WHAT IS BEING ASKED: Lines of the data that contain the word "plate" are the ones to copy.

[Data extracted from a collection]
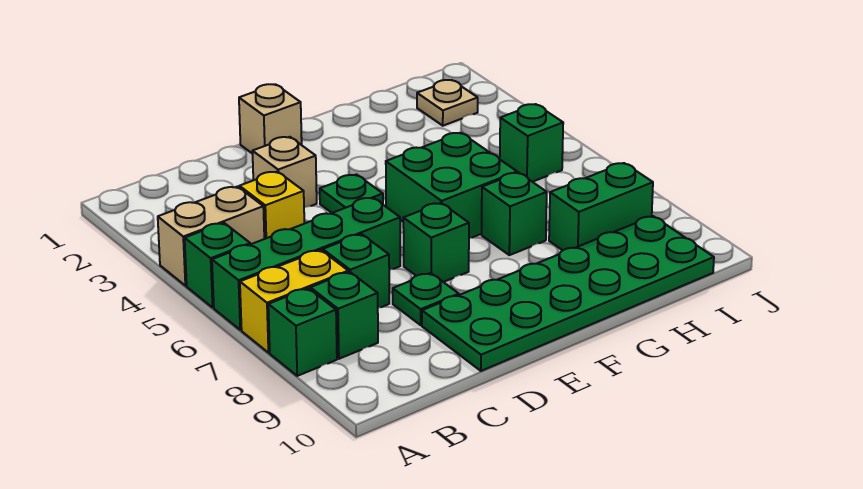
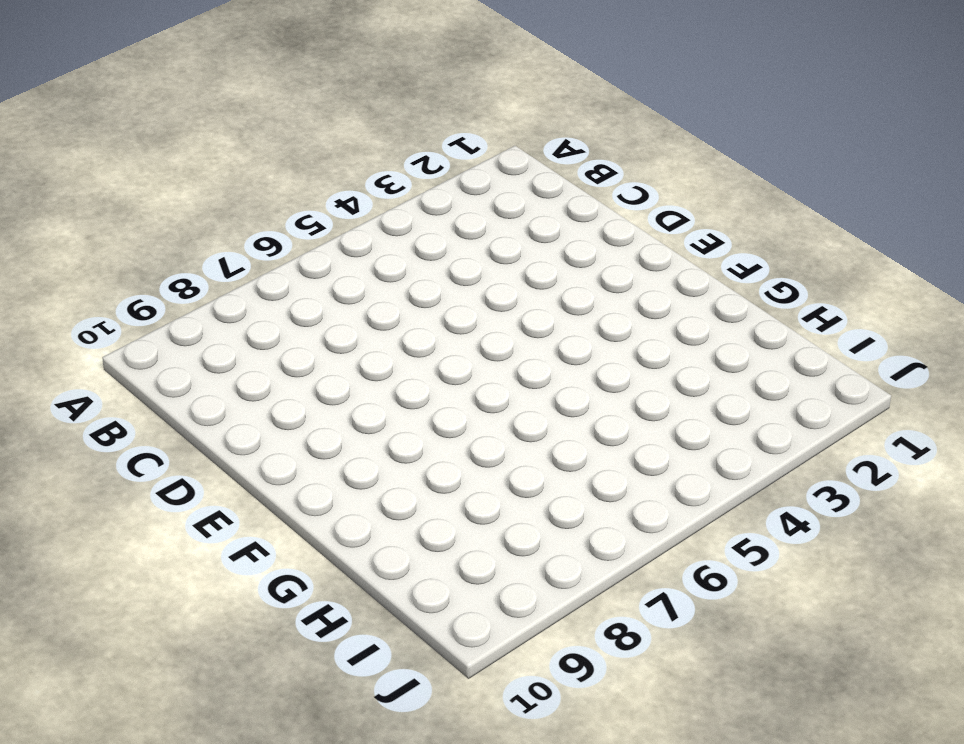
none -> tan 1x2 brick [158,187,264,286]
none -> green 1x1 brick [185,223,250,307]
none -> green 1x4 brick [212,197,400,330]

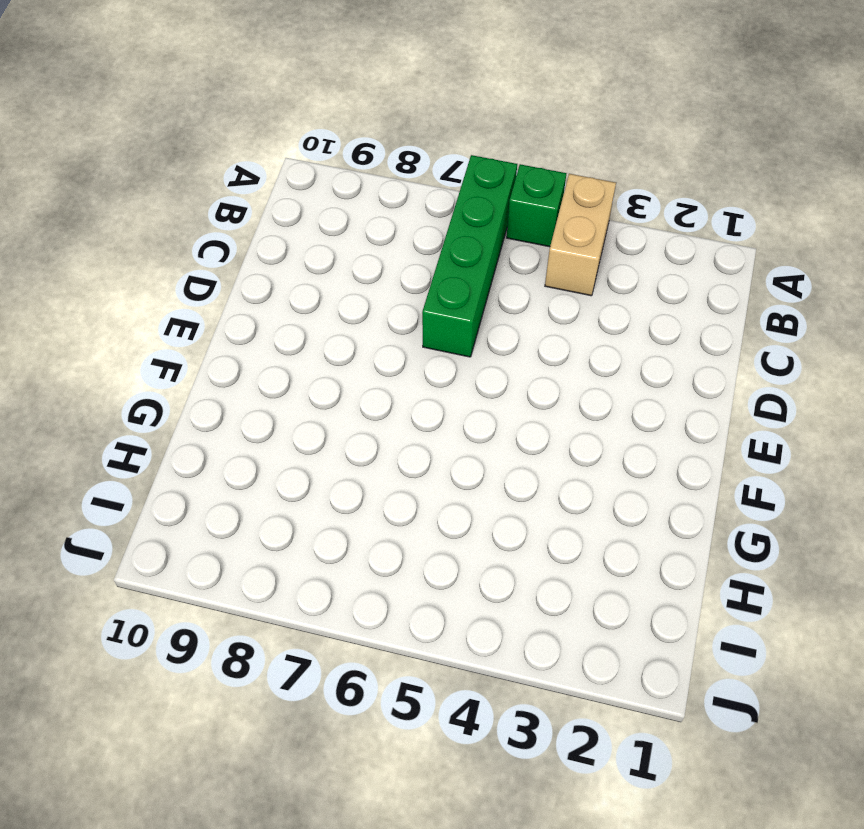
none -> yellow 1x2 brick [240,250,348,353]
none -> green 1x1 brick [268,288,337,376]
none -> green 1x1 brick [310,272,378,359]

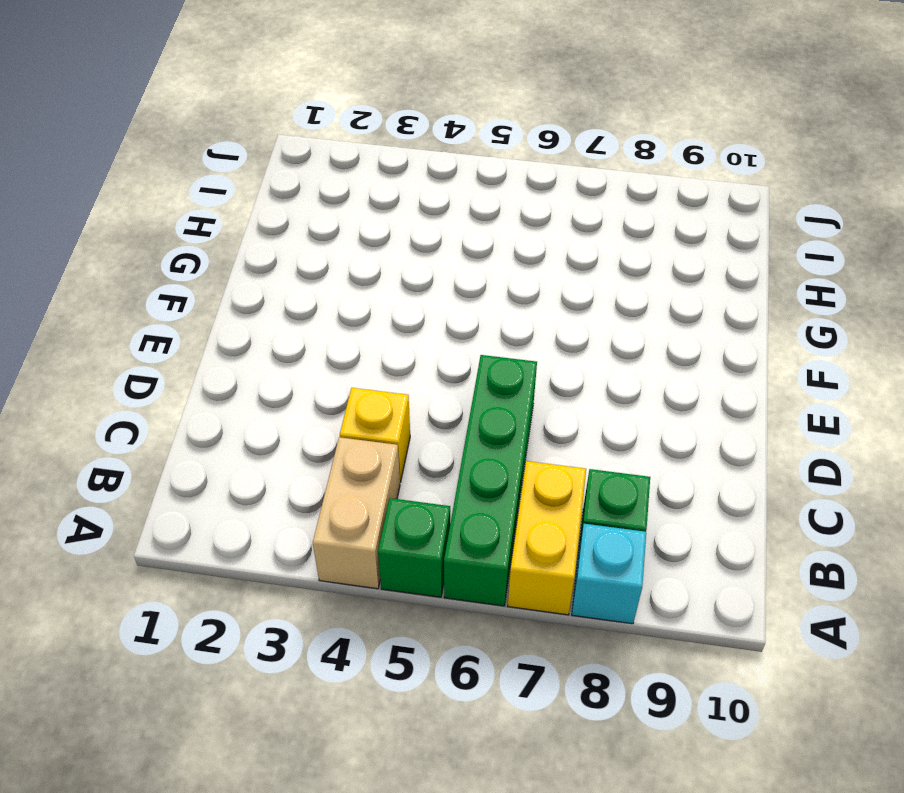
cyan 1x1 brick [572,524,646,624] -> green 1x1 brick [268,288,337,376]
none -> green 1x1 brick [323,234,389,308]
none -> tan 1x1 brick [252,137,317,207]
none -> green 1x1 plate [393,273,459,325]

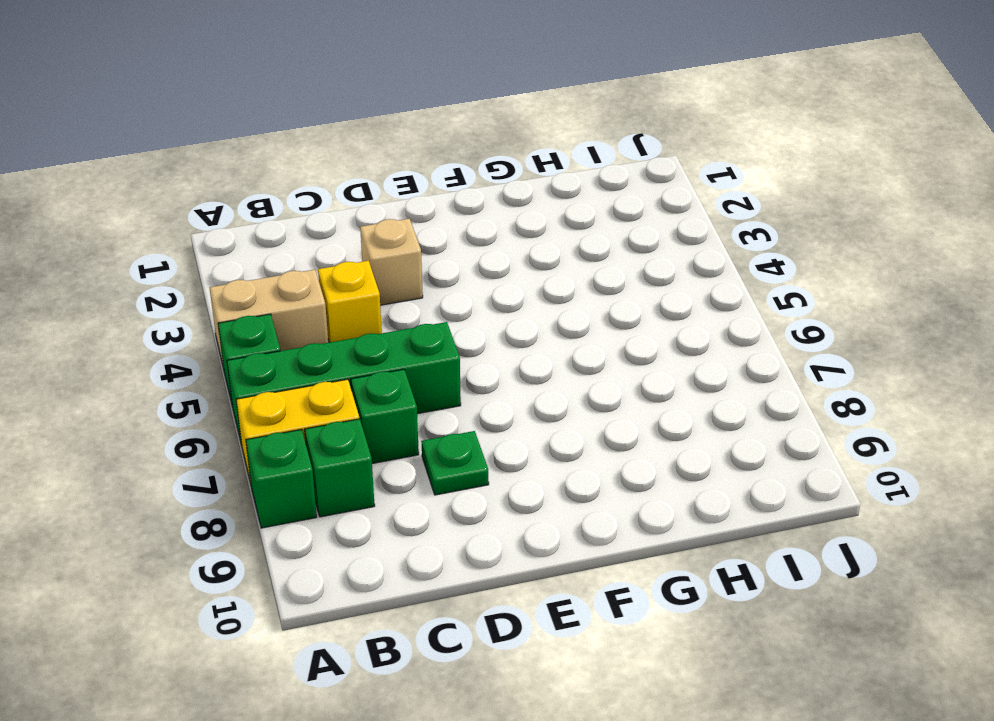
none -> green 2x6 plate [422,216,714,371]
none -> tan 1x1 brick [239,84,302,154]
none -> green 1x1 plate [320,174,383,213]

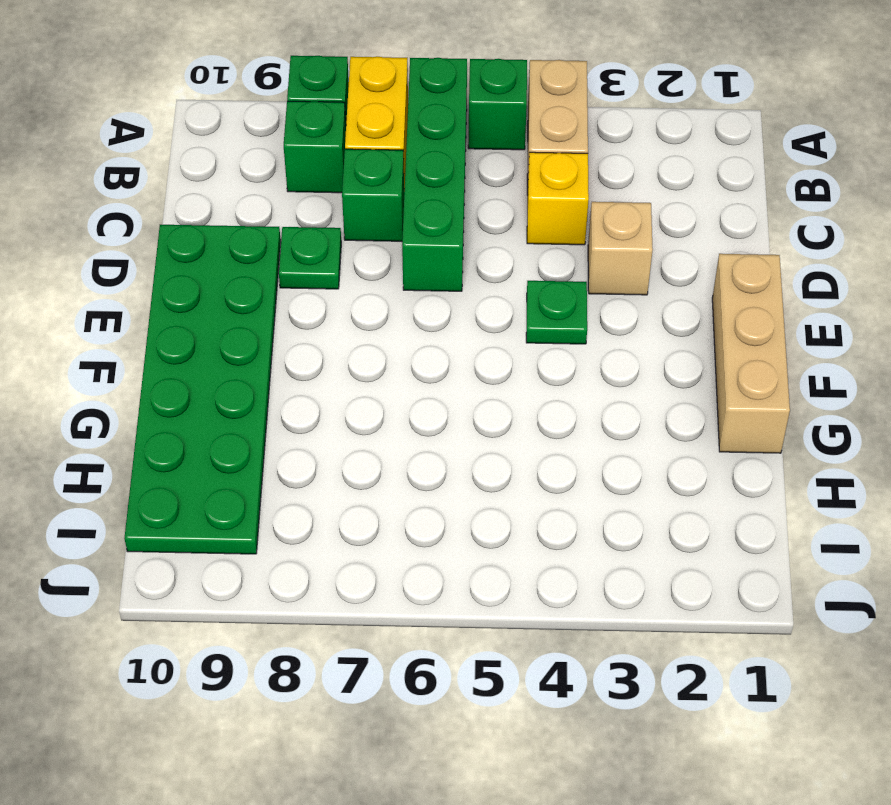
tan 1x3 brick [712,254,790,453] -> tan 1x1 brick [239,84,302,154]
none -> green 1x1 brick [403,203,469,282]
none -> green 2x2 brick [386,133,517,238]
none -> green 1x1 brick [482,173,547,255]

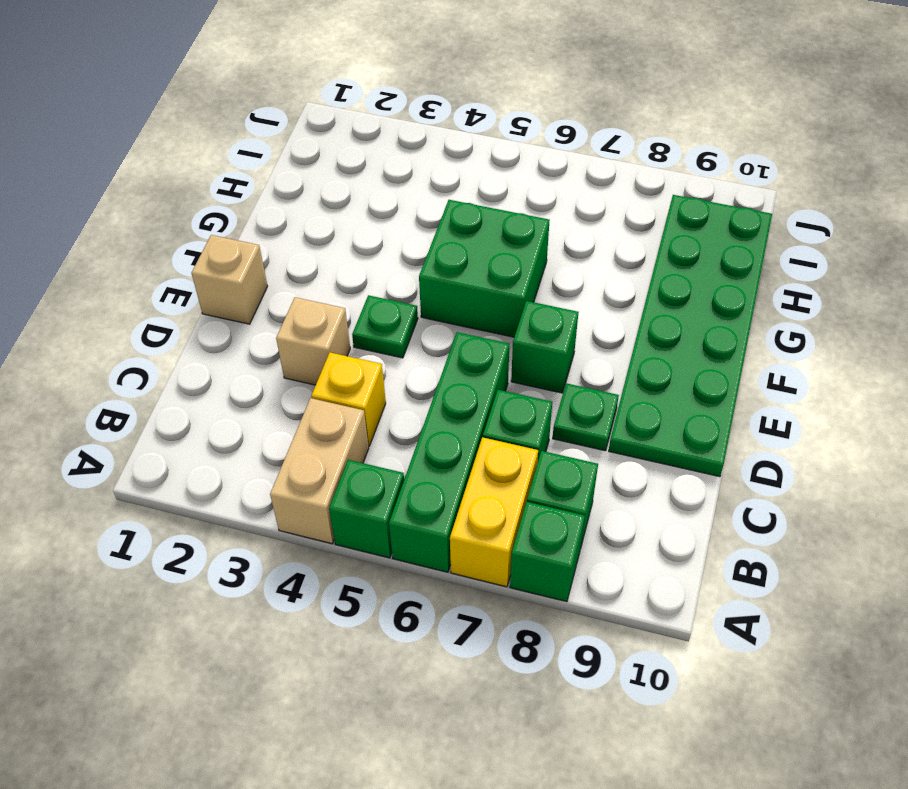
none -> green 1x1 brick [482,173,547,255]
none -> green 1x2 brick [549,163,653,250]
none -> tan 1x1 plate [417,80,478,126]

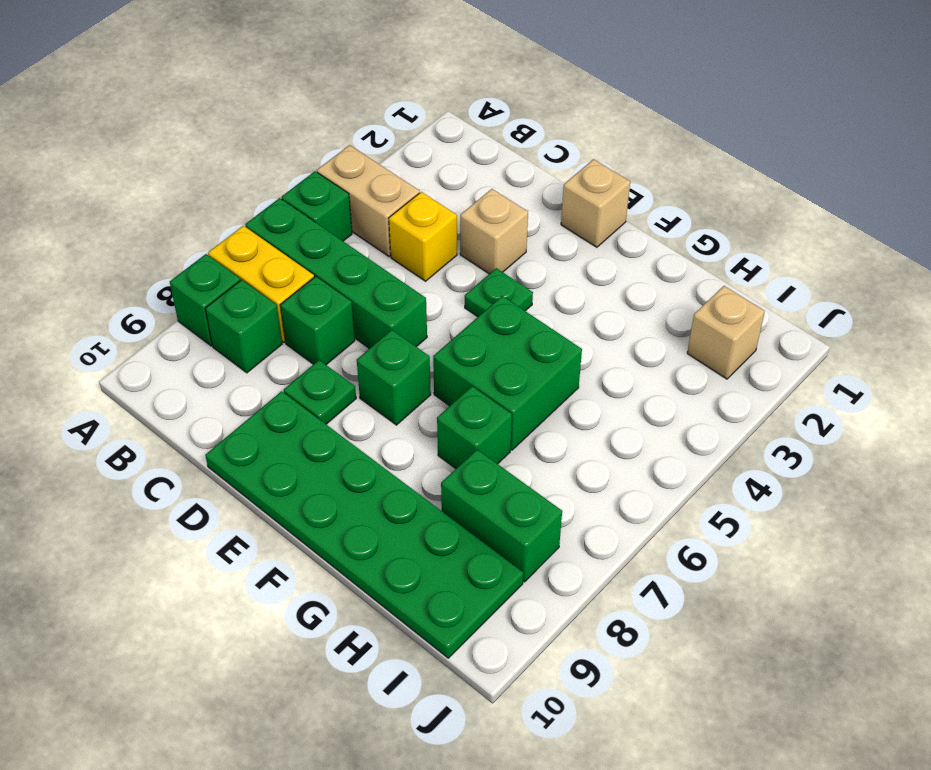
tan 1x1 brick [687,286,765,379] -> tan 1x1 plate [417,80,478,126]
none -> green 1x1 brick [500,104,563,182]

ANSWER SPACE:
none -> green 1x1 plate [393,273,459,325]
none -> green 2x6 plate [422,216,714,371]
none -> green 1x1 plate [320,174,383,213]
none -> tan 1x1 plate [417,80,478,126]
tan 1x1 brick [687,286,765,379] -> tan 1x1 plate [417,80,478,126]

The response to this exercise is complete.